***** EXERCISE MATERIALS

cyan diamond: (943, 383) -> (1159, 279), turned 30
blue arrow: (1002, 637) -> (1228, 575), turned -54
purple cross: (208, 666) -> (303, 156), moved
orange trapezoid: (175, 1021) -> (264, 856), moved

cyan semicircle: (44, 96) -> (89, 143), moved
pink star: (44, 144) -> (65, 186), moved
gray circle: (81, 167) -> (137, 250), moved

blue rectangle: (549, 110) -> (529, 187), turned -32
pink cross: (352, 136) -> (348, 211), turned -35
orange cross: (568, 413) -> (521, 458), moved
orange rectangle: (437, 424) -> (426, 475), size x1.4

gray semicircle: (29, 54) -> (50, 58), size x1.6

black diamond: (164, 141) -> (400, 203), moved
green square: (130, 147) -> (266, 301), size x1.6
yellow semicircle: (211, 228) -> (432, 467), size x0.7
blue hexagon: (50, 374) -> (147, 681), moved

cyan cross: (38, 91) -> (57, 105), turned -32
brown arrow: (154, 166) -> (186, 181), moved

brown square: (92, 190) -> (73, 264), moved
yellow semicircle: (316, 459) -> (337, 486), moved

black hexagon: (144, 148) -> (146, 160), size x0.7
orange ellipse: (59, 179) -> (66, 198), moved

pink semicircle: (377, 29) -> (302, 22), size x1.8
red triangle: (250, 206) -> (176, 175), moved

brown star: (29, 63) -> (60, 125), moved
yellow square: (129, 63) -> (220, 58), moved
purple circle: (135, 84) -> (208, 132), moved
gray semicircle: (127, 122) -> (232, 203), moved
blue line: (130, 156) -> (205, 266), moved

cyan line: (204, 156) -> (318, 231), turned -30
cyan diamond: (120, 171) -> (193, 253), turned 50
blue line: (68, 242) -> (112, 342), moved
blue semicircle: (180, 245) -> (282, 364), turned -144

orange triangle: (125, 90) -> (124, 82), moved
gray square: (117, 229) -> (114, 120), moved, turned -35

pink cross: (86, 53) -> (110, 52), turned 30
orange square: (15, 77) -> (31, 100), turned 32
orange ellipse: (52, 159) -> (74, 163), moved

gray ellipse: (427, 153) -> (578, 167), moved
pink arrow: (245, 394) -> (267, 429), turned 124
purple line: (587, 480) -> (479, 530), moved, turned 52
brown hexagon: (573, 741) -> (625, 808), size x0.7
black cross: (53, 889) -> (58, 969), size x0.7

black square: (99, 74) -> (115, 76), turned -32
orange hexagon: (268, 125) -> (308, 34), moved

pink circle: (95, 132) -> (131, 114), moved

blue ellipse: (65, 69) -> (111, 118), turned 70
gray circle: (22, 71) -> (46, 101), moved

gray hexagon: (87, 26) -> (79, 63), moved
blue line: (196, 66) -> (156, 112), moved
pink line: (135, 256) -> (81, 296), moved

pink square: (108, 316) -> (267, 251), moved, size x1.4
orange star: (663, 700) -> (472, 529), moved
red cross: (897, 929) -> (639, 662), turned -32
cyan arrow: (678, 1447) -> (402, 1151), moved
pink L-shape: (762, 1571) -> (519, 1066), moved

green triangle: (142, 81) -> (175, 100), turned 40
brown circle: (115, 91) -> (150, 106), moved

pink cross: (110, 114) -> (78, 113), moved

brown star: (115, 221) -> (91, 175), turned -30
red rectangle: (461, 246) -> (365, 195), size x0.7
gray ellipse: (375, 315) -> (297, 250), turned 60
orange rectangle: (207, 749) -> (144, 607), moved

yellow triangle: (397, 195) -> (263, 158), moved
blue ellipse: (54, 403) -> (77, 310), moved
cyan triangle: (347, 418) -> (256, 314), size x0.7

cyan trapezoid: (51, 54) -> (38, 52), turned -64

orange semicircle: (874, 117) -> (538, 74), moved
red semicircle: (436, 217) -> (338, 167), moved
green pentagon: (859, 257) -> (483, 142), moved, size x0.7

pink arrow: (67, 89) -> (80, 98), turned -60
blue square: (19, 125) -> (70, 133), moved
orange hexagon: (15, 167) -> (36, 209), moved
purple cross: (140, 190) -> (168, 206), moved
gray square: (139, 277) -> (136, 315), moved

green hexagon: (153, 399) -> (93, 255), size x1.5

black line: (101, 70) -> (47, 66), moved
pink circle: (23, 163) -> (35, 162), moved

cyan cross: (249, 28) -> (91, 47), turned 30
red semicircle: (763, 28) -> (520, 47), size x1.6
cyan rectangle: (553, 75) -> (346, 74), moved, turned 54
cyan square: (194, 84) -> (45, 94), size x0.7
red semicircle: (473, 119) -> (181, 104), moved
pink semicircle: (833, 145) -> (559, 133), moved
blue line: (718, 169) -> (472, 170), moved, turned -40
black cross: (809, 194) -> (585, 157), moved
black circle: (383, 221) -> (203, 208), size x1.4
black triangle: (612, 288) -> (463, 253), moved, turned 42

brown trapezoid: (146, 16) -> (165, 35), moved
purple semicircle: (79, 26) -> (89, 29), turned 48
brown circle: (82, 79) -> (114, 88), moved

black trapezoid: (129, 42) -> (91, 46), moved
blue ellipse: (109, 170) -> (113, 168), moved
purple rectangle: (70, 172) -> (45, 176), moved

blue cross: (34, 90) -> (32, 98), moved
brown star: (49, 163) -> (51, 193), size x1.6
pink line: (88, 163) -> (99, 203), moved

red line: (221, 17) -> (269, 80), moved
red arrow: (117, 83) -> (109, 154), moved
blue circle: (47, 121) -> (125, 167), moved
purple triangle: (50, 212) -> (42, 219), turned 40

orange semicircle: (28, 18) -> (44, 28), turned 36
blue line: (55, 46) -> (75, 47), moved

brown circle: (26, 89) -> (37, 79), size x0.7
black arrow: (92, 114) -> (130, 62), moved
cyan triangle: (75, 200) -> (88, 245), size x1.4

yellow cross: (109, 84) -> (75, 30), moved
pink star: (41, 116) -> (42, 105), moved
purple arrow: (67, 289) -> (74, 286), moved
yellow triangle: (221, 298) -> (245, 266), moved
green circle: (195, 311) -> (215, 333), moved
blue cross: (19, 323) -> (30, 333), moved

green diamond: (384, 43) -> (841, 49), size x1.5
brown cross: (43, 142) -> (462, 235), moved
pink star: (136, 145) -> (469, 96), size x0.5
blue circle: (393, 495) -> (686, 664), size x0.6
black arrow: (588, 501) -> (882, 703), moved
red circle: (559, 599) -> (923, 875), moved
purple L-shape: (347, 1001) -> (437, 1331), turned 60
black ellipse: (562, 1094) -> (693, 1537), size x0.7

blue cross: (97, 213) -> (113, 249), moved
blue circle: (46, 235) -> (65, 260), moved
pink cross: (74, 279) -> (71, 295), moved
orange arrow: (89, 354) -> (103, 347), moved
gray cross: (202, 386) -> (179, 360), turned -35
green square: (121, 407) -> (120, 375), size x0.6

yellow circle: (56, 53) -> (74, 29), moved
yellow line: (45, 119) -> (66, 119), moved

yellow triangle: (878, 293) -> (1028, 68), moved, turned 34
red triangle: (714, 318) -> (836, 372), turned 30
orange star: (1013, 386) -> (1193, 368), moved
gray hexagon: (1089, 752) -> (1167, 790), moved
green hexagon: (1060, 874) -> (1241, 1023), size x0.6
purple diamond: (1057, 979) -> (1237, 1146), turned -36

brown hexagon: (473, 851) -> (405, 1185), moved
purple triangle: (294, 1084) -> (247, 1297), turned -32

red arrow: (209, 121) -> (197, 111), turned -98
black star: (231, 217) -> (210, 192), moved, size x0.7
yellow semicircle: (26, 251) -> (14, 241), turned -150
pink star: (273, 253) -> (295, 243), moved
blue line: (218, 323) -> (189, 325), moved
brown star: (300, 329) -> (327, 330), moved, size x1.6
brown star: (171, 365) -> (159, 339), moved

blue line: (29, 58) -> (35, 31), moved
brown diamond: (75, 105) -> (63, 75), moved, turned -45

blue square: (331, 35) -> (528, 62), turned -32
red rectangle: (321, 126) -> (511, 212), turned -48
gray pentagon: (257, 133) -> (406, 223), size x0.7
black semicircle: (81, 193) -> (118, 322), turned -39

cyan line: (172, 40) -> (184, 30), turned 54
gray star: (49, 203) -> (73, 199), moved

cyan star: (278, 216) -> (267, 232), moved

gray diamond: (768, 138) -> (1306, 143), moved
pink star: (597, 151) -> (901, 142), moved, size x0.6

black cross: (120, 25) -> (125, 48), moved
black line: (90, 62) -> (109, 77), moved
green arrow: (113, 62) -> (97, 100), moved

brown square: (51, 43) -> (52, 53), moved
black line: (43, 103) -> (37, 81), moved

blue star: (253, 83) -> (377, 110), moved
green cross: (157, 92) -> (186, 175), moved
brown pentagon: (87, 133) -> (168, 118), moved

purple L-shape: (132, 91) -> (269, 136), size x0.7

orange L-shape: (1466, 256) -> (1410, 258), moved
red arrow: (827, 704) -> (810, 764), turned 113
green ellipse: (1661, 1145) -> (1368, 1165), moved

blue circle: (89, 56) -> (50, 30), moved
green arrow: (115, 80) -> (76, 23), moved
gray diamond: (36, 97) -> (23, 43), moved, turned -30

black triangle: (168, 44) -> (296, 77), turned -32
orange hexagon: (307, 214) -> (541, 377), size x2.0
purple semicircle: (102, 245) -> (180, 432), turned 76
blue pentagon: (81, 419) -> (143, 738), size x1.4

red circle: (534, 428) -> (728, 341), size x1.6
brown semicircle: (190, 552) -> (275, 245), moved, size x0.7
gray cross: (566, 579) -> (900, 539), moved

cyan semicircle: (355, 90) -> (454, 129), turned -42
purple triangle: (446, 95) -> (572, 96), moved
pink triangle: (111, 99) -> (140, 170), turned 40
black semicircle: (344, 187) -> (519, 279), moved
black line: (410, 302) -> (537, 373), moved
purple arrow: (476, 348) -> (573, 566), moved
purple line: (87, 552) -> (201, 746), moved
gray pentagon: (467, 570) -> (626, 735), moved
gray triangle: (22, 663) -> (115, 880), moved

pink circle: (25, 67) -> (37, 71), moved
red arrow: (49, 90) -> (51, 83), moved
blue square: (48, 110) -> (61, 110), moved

**********

WORK ORDER
Find where the line with "blue cross: (19, 323) -> (30, 333), moved" sits in the material above, then copy exactly from it through the line with "pink cross: (74, 279) -> (71, 295), moved". Add no other line.

ANSWER FOR THIS EXERCISE
blue cross: (19, 323) -> (30, 333), moved

green diamond: (384, 43) -> (841, 49), size x1.5
brown cross: (43, 142) -> (462, 235), moved
pink star: (136, 145) -> (469, 96), size x0.5
blue circle: (393, 495) -> (686, 664), size x0.6
black arrow: (588, 501) -> (882, 703), moved
red circle: (559, 599) -> (923, 875), moved
purple L-shape: (347, 1001) -> (437, 1331), turned 60
black ellipse: (562, 1094) -> (693, 1537), size x0.7

blue cross: (97, 213) -> (113, 249), moved
blue circle: (46, 235) -> (65, 260), moved
pink cross: (74, 279) -> (71, 295), moved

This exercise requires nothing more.